I'd like every line in the following listing that holds "park" copied.
#### Source material ####
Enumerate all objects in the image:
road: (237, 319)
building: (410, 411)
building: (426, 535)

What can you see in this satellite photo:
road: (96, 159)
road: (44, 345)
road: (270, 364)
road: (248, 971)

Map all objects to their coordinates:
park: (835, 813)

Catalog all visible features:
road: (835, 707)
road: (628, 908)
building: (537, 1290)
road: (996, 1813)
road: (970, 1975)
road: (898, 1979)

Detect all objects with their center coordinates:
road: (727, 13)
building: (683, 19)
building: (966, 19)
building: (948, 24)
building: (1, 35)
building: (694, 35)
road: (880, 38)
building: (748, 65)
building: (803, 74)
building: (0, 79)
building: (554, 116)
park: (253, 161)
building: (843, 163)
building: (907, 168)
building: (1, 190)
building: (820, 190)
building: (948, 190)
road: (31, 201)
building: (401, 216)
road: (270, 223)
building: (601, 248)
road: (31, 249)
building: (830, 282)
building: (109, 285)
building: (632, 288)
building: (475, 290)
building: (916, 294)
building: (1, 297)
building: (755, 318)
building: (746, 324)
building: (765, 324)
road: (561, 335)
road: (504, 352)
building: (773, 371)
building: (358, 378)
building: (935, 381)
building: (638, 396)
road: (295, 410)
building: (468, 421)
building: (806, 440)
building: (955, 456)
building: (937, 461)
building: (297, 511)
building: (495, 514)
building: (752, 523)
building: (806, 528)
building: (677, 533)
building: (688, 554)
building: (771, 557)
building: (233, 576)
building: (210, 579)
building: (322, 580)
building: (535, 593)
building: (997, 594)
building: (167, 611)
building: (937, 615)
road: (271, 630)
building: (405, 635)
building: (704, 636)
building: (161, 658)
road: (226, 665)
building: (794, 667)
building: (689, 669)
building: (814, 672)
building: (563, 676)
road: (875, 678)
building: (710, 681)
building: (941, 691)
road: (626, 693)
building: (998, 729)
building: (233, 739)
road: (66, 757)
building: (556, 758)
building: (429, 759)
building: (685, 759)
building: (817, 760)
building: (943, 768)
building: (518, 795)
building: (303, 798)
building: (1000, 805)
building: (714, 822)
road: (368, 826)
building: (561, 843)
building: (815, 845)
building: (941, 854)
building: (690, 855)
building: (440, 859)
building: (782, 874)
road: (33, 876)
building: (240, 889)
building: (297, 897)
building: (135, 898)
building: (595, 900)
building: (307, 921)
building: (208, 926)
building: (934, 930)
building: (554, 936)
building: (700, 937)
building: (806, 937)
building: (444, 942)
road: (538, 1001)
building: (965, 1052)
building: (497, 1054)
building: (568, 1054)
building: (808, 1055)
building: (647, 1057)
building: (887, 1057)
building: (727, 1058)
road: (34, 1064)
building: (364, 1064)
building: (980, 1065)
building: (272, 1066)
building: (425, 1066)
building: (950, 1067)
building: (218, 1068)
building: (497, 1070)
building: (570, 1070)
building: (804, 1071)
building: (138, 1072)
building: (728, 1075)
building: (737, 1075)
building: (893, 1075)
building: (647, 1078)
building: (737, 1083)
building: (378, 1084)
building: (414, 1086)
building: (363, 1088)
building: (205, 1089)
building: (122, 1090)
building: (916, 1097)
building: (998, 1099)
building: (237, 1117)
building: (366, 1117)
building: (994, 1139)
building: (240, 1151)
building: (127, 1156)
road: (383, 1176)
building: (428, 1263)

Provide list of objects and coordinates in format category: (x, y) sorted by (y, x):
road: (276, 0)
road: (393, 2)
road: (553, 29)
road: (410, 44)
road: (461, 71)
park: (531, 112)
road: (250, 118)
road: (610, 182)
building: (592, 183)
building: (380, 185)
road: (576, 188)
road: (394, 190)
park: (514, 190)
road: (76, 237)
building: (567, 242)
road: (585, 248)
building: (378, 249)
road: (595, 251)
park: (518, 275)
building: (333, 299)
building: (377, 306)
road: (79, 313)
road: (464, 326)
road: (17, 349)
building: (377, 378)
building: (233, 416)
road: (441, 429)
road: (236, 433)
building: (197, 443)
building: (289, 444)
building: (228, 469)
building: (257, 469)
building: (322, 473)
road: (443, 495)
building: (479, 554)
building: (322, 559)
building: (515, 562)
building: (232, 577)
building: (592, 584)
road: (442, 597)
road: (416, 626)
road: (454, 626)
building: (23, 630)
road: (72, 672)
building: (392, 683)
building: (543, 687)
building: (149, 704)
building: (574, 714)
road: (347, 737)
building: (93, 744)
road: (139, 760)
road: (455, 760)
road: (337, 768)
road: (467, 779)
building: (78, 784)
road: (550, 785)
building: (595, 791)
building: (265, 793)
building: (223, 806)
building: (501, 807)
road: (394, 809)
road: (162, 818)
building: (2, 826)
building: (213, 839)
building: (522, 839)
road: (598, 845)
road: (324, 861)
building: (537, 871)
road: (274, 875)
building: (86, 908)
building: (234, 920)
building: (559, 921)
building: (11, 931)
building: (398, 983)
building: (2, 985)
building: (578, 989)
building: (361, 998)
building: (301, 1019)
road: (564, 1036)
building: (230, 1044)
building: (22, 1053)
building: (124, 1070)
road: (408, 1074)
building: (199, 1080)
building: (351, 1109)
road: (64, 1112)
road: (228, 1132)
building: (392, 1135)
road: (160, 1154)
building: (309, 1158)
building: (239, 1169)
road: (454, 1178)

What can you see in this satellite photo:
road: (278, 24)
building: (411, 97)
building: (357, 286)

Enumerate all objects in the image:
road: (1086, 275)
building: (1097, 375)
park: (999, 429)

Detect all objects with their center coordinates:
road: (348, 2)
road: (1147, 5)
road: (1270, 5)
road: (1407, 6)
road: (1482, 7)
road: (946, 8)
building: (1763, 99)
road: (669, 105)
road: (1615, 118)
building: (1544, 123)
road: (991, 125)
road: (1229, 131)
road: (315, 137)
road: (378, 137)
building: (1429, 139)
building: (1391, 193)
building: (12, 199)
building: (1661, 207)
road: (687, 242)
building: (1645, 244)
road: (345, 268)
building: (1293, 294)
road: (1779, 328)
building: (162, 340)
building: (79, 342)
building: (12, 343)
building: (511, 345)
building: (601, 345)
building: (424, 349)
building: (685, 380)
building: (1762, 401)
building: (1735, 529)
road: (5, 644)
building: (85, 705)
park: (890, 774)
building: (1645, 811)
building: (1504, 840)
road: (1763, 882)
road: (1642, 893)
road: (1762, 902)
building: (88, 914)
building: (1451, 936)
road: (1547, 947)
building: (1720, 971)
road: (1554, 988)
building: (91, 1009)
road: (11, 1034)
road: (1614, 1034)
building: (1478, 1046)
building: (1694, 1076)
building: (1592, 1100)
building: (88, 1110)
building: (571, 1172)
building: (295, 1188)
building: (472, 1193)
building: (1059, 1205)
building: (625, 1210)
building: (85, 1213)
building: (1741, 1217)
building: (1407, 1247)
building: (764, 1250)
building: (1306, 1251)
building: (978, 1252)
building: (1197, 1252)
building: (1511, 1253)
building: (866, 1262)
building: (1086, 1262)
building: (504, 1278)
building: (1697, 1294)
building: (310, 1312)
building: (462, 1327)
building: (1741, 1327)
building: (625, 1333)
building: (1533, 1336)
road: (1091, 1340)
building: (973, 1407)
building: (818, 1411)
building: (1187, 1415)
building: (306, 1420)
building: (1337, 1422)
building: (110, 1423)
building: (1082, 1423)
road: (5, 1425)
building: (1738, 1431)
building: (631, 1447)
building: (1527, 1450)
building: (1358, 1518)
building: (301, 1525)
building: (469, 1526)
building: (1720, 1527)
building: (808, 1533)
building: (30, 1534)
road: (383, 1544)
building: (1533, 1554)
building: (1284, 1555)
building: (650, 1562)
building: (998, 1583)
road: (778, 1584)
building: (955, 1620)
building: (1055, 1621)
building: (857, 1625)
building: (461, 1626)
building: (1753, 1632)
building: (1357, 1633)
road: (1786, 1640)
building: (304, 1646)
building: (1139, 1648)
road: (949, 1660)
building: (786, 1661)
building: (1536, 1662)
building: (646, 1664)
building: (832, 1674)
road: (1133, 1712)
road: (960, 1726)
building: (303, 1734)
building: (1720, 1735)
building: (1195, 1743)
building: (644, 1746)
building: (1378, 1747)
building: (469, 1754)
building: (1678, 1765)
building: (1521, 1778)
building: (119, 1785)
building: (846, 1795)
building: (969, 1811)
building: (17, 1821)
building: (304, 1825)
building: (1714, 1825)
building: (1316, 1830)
####
## Task answer
park: (835, 813)
park: (253, 161)
park: (531, 112)
park: (514, 190)
park: (518, 275)
park: (999, 429)
park: (890, 774)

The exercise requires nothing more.